TASK PROMPT:
Every entry must be repeated exactly. Exclude all pictures.
-- EXERCISE MATERIALS follows --
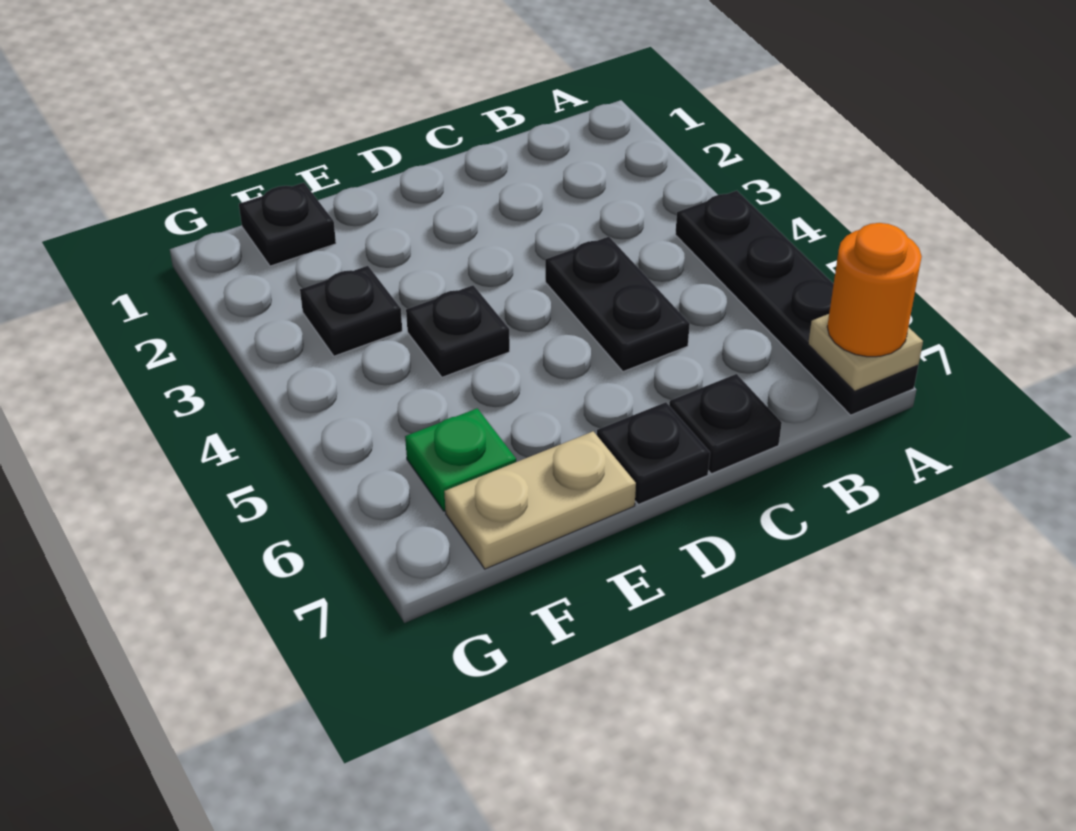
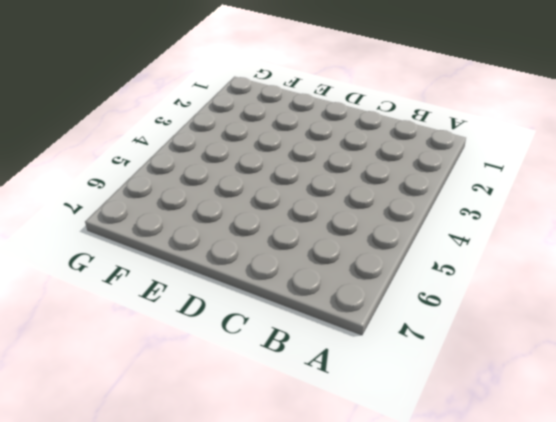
none -> black plate A4:A7 level 1
none -> black plate C4:C5 level 1

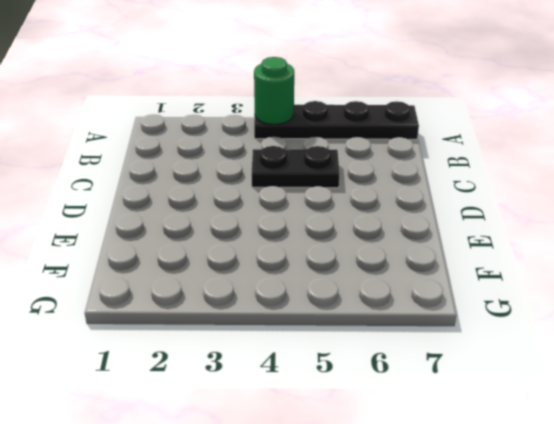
green round brick A4 level 2 -> none
none -> black plate C7 level 1
none -> black plate D7 level 1

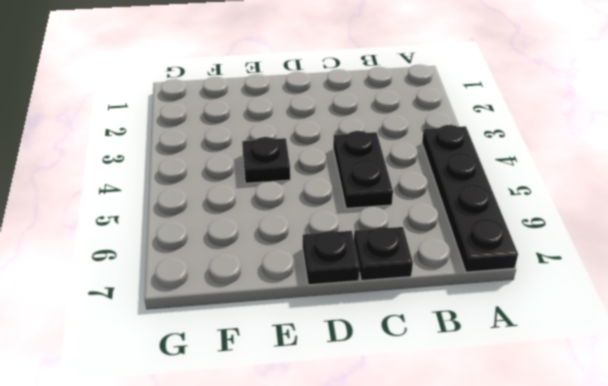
none -> tan plate E7:F7 level 1
none -> black plate F1 level 1

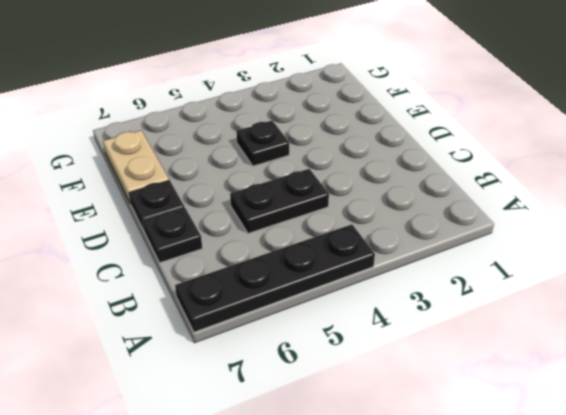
none -> black plate F1 level 1
none -> black plate F3 level 1

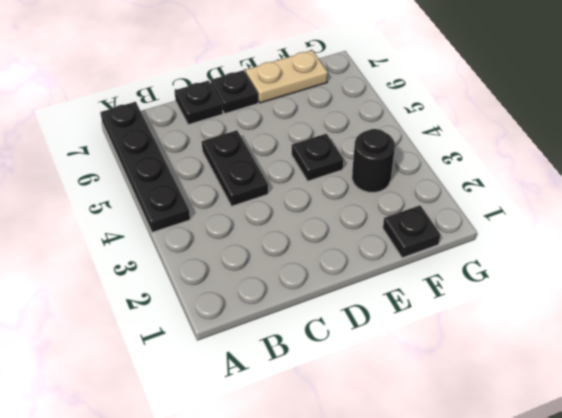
black round brick F3 level 1 -> black plate F3 level 1
none -> green plate F6 level 1
none -> tan plate A7 level 2

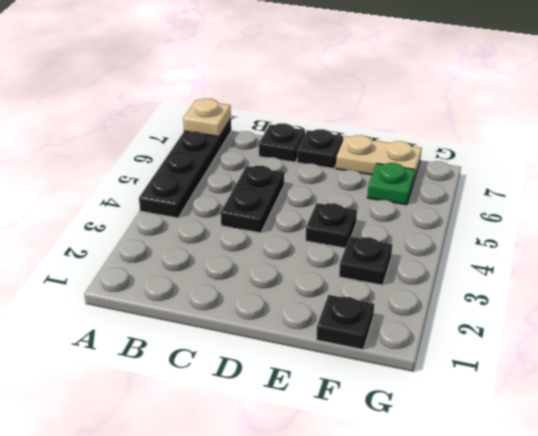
none -> orange round brick A7 level 3

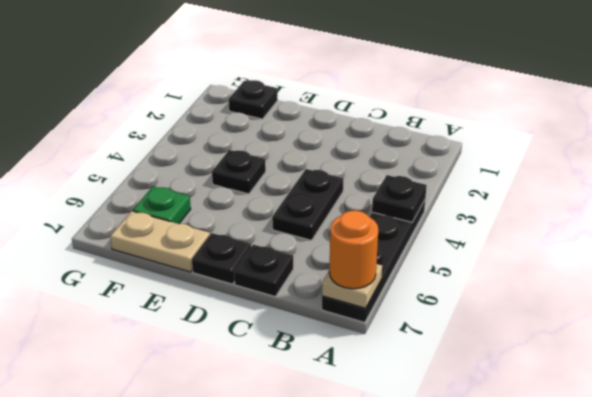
black plate A4 level 2 -> black plate F3 level 1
-- EXERCISE MATERIALS concluded --
EXPECTED ANSWER:
none -> black plate A4:A7 level 1
none -> black plate C4:C5 level 1

green round brick A4 level 2 -> none
none -> black plate C7 level 1
none -> black plate D7 level 1

none -> tan plate E7:F7 level 1
none -> black plate F1 level 1

none -> black plate F1 level 1
none -> black plate F3 level 1

black round brick F3 level 1 -> black plate F3 level 1
none -> green plate F6 level 1
none -> tan plate A7 level 2

none -> orange round brick A7 level 3

black plate A4 level 2 -> black plate F3 level 1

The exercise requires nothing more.